**INSTRUCTIONS FOR THE TASK**: For the entries below, the expected answer is the line with "J1 pin 1: VS -> GND", the line with "D2: diode 1N914 (A NET37, K NET2) -> none", and every line between them, exactly as written, and nothing more.

Change listing data
--------------------------------------------------

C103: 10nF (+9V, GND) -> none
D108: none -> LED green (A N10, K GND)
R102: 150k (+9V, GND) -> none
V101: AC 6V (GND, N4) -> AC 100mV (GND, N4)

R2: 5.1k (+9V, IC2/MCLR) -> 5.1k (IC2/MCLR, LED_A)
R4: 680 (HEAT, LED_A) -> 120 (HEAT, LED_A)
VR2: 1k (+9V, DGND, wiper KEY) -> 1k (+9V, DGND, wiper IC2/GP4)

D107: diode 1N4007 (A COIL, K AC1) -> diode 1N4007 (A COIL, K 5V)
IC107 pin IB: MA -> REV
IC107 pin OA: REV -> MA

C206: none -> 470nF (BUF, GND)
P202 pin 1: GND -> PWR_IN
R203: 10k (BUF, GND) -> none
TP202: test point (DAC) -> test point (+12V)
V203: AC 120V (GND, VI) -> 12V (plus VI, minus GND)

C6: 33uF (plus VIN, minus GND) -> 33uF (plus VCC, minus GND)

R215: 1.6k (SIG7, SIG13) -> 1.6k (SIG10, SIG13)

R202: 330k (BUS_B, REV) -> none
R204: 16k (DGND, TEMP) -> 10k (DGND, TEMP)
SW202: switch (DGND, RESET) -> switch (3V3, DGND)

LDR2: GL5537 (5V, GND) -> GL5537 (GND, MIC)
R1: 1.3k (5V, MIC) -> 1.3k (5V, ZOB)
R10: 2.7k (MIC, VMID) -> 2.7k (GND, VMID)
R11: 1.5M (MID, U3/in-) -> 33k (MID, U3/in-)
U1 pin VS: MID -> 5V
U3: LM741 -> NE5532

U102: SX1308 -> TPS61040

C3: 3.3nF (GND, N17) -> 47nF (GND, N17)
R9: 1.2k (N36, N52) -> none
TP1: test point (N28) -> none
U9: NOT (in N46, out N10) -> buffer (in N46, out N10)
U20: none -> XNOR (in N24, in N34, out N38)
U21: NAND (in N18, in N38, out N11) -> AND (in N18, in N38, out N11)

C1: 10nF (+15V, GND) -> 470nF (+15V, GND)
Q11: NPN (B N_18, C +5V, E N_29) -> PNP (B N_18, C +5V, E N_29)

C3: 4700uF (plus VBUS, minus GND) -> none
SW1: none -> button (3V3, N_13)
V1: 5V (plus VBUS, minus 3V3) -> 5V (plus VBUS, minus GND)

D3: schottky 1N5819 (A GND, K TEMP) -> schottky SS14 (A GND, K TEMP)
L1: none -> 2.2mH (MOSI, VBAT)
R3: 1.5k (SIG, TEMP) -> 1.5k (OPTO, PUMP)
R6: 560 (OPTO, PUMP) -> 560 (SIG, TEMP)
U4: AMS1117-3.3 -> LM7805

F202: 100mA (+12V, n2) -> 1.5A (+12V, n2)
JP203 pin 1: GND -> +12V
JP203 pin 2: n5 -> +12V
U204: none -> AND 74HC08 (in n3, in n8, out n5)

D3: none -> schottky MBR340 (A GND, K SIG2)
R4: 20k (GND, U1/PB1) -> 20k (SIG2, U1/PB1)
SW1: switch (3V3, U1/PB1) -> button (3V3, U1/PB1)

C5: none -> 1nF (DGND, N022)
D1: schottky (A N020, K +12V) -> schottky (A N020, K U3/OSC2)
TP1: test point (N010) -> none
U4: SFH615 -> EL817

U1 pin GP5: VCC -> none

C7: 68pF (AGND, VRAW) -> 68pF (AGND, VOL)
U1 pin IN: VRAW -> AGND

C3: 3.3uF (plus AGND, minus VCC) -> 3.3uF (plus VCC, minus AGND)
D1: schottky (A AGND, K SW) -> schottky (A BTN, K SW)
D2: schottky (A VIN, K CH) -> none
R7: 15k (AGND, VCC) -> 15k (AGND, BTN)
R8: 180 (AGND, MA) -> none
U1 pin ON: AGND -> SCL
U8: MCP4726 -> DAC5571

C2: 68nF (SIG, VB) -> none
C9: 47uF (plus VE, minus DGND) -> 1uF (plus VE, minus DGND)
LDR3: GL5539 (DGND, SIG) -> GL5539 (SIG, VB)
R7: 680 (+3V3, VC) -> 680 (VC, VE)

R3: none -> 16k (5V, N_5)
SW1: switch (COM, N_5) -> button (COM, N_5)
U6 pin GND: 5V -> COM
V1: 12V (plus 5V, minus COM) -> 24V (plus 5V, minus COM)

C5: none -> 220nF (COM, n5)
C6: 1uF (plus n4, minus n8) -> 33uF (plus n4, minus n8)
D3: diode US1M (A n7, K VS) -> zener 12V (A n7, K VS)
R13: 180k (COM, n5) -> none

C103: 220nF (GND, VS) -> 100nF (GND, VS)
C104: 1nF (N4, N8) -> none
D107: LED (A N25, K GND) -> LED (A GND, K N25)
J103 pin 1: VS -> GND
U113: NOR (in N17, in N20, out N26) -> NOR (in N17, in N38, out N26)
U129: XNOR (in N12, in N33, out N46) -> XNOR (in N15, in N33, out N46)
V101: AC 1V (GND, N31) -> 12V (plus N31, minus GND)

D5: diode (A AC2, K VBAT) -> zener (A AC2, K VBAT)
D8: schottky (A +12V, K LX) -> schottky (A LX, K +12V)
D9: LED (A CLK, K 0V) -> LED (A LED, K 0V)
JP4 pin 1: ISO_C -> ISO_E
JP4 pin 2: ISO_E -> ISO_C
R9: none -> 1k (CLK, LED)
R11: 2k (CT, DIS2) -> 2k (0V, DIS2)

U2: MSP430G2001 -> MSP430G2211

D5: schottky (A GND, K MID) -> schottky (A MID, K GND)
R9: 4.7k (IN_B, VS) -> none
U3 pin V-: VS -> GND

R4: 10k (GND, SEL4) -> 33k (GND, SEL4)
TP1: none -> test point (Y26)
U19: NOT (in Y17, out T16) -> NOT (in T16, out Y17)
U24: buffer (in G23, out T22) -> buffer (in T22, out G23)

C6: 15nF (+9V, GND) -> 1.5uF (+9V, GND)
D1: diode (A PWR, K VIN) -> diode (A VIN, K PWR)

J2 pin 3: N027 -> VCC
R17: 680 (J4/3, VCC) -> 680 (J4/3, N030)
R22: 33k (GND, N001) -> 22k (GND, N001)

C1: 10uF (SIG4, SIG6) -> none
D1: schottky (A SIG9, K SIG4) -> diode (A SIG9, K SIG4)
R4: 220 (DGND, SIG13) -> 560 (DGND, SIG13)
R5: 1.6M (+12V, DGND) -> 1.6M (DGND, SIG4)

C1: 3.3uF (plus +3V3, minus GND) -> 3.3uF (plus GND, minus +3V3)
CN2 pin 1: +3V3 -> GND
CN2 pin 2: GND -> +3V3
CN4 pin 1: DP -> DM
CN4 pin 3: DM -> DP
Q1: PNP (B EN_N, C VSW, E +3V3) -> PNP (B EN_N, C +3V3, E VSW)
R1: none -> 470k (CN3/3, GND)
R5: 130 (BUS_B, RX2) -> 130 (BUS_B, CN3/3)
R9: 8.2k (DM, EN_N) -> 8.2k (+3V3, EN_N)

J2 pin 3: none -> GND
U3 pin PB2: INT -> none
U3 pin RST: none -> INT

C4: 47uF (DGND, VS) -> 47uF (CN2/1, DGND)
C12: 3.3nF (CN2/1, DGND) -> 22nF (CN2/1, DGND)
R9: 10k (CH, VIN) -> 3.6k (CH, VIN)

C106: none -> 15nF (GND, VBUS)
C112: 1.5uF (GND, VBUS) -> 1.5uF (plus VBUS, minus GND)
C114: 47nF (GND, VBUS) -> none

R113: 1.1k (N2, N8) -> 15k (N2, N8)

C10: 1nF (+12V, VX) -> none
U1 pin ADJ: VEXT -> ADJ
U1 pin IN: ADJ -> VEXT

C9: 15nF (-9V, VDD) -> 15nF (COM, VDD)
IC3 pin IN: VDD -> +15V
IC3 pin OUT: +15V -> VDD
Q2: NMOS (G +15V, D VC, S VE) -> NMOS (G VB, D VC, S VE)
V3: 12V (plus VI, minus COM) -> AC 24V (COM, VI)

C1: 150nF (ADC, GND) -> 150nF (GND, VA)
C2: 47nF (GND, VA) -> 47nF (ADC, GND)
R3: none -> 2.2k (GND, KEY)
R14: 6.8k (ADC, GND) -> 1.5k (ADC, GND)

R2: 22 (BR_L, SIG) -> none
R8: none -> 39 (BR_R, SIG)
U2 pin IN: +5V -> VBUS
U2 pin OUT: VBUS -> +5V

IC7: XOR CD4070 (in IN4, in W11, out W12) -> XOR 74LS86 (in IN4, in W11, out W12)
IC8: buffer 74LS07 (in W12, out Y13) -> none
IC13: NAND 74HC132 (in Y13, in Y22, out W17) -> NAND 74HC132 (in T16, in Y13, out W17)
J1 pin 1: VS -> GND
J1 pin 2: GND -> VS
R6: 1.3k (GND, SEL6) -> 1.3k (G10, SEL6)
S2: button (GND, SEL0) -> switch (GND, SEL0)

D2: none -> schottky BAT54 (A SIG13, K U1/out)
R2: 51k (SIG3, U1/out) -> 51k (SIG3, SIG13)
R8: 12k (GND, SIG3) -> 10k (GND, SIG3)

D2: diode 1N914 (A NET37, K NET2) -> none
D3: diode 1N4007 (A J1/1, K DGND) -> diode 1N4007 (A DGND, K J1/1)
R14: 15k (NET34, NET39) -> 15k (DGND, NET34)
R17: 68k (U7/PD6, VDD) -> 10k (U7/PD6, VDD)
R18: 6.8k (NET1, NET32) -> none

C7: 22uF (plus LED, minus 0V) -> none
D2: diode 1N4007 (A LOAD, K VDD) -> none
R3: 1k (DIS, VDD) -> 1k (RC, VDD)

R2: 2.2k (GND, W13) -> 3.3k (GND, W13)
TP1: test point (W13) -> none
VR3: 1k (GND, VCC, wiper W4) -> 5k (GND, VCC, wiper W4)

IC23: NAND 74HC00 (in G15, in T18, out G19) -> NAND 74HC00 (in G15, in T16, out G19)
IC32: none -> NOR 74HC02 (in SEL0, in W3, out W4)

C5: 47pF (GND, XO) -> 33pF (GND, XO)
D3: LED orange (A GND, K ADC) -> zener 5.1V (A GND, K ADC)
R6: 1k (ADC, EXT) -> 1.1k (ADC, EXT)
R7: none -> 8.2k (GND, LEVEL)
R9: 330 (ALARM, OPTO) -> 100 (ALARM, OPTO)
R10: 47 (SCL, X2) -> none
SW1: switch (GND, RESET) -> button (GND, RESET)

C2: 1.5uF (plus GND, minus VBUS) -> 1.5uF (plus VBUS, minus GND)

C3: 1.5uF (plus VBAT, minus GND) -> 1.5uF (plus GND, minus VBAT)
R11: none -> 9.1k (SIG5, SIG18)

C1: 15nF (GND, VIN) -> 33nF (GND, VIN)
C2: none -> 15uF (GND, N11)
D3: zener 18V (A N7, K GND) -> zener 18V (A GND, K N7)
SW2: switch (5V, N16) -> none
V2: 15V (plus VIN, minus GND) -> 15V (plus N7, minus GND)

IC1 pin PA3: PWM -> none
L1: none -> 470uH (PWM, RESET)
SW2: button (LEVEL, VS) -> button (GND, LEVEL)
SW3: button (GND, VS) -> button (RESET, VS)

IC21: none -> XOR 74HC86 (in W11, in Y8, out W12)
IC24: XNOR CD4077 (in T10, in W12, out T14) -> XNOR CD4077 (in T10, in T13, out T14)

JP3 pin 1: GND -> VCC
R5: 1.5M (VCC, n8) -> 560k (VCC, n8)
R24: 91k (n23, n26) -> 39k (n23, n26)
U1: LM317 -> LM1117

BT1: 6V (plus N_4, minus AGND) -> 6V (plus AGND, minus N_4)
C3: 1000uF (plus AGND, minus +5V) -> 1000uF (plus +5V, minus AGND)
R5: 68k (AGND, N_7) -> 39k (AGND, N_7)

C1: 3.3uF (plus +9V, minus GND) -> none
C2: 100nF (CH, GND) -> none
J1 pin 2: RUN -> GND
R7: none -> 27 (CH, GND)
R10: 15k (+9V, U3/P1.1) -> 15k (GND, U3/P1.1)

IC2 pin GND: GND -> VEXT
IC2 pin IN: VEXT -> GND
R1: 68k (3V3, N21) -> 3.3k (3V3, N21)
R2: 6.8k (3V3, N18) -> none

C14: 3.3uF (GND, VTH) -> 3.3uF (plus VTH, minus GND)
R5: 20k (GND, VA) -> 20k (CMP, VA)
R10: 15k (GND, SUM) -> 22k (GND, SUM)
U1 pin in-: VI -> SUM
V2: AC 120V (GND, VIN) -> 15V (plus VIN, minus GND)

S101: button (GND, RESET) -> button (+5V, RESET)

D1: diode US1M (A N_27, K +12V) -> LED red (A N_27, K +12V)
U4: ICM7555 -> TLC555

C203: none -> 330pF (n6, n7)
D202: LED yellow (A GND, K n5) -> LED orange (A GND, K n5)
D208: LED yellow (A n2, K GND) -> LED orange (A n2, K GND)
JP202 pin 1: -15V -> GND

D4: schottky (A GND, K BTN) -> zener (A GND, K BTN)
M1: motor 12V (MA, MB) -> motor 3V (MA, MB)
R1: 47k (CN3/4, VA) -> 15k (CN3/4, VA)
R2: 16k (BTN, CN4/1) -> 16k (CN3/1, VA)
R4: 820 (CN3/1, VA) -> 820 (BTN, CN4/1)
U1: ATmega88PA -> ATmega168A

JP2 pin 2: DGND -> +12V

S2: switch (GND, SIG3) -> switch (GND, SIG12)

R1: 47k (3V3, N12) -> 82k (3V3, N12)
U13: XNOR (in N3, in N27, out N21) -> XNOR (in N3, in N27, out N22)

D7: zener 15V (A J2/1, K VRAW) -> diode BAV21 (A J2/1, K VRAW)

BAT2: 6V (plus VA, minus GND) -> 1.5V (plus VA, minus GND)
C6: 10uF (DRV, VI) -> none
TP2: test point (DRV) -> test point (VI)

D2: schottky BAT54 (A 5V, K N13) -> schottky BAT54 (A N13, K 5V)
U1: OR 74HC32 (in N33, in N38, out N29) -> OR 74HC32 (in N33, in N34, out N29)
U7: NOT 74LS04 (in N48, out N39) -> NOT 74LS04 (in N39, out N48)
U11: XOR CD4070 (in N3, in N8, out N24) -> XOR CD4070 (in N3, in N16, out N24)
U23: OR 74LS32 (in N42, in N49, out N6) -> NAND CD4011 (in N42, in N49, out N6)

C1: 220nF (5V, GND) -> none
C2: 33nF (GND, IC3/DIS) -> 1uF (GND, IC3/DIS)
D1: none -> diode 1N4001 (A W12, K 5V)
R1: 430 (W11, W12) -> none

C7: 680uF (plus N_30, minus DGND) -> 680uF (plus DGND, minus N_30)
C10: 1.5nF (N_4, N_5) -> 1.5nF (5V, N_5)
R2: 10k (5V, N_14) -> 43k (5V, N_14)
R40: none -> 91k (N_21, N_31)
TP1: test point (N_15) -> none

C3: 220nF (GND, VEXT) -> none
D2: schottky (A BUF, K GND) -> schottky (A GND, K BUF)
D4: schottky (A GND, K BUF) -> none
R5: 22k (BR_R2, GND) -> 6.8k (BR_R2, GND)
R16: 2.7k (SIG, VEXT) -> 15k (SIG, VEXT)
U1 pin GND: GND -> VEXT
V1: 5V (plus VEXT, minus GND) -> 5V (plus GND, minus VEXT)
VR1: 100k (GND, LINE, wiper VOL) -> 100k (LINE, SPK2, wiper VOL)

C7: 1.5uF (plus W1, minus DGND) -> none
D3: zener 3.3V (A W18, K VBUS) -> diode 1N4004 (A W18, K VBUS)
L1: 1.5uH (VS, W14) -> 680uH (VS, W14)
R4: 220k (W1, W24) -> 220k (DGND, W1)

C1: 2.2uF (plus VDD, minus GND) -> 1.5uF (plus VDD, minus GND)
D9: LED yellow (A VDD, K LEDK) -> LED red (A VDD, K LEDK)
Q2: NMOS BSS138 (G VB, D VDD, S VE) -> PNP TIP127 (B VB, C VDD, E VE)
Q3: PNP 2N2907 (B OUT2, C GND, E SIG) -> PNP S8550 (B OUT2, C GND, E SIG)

--------------------------------------------------

**EXERCISE SOLUTION**:
J1 pin 1: VS -> GND
J1 pin 2: GND -> VS
R6: 1.3k (GND, SEL6) -> 1.3k (G10, SEL6)
S2: button (GND, SEL0) -> switch (GND, SEL0)

D2: none -> schottky BAT54 (A SIG13, K U1/out)
R2: 51k (SIG3, U1/out) -> 51k (SIG3, SIG13)
R8: 12k (GND, SIG3) -> 10k (GND, SIG3)

D2: diode 1N914 (A NET37, K NET2) -> none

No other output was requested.